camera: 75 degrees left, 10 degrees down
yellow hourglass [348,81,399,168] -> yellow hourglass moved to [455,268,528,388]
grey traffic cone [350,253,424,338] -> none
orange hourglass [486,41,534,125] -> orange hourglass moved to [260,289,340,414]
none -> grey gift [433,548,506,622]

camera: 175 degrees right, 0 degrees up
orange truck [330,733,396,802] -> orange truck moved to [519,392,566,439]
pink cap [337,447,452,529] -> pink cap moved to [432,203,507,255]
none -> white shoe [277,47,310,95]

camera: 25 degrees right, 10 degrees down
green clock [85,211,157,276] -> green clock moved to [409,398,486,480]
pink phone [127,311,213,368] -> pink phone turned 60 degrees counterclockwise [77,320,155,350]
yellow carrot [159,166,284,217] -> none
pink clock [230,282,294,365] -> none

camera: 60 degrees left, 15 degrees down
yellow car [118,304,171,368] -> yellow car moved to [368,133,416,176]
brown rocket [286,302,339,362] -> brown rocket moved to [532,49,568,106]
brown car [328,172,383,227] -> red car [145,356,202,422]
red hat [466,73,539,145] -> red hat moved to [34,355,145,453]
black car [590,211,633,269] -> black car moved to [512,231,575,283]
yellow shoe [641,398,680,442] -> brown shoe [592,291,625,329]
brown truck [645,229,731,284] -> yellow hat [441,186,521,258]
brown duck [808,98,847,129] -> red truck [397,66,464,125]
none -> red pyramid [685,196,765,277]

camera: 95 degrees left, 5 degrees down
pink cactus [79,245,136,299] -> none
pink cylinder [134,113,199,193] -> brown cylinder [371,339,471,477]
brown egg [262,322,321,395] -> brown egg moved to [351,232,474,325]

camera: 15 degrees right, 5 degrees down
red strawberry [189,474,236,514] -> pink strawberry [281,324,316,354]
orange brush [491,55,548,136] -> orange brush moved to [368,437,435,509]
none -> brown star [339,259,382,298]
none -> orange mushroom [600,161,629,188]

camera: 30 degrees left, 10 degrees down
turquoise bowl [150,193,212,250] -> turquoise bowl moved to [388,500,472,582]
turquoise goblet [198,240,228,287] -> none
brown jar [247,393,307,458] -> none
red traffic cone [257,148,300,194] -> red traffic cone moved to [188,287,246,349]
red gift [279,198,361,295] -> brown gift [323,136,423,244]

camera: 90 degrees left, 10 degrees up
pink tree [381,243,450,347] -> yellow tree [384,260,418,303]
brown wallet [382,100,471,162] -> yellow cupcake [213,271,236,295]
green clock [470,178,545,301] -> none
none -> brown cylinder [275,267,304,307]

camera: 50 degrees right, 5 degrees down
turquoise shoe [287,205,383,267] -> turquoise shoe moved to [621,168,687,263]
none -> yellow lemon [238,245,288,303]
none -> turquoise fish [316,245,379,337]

- **ACTIVITY**:
The entries above should be repeated exactly, every one of them.

- **EXPECTED ANSWER**:
camera: 75 degrees left, 10 degrees down
yellow hourglass [348,81,399,168] -> yellow hourglass moved to [455,268,528,388]
grey traffic cone [350,253,424,338] -> none
orange hourglass [486,41,534,125] -> orange hourglass moved to [260,289,340,414]
none -> grey gift [433,548,506,622]

camera: 175 degrees right, 0 degrees up
orange truck [330,733,396,802] -> orange truck moved to [519,392,566,439]
pink cap [337,447,452,529] -> pink cap moved to [432,203,507,255]
none -> white shoe [277,47,310,95]

camera: 25 degrees right, 10 degrees down
green clock [85,211,157,276] -> green clock moved to [409,398,486,480]
pink phone [127,311,213,368] -> pink phone turned 60 degrees counterclockwise [77,320,155,350]
yellow carrot [159,166,284,217] -> none
pink clock [230,282,294,365] -> none

camera: 60 degrees left, 15 degrees down
yellow car [118,304,171,368] -> yellow car moved to [368,133,416,176]
brown rocket [286,302,339,362] -> brown rocket moved to [532,49,568,106]
brown car [328,172,383,227] -> red car [145,356,202,422]
red hat [466,73,539,145] -> red hat moved to [34,355,145,453]
black car [590,211,633,269] -> black car moved to [512,231,575,283]
yellow shoe [641,398,680,442] -> brown shoe [592,291,625,329]
brown truck [645,229,731,284] -> yellow hat [441,186,521,258]
brown duck [808,98,847,129] -> red truck [397,66,464,125]
none -> red pyramid [685,196,765,277]

camera: 95 degrees left, 5 degrees down
pink cactus [79,245,136,299] -> none
pink cylinder [134,113,199,193] -> brown cylinder [371,339,471,477]
brown egg [262,322,321,395] -> brown egg moved to [351,232,474,325]

camera: 15 degrees right, 5 degrees down
red strawberry [189,474,236,514] -> pink strawberry [281,324,316,354]
orange brush [491,55,548,136] -> orange brush moved to [368,437,435,509]
none -> brown star [339,259,382,298]
none -> orange mushroom [600,161,629,188]

camera: 30 degrees left, 10 degrees down
turquoise bowl [150,193,212,250] -> turquoise bowl moved to [388,500,472,582]
turquoise goblet [198,240,228,287] -> none
brown jar [247,393,307,458] -> none
red traffic cone [257,148,300,194] -> red traffic cone moved to [188,287,246,349]
red gift [279,198,361,295] -> brown gift [323,136,423,244]

camera: 90 degrees left, 10 degrees up
pink tree [381,243,450,347] -> yellow tree [384,260,418,303]
brown wallet [382,100,471,162] -> yellow cupcake [213,271,236,295]
green clock [470,178,545,301] -> none
none -> brown cylinder [275,267,304,307]

camera: 50 degrees right, 5 degrees down
turquoise shoe [287,205,383,267] -> turquoise shoe moved to [621,168,687,263]
none -> yellow lemon [238,245,288,303]
none -> turquoise fish [316,245,379,337]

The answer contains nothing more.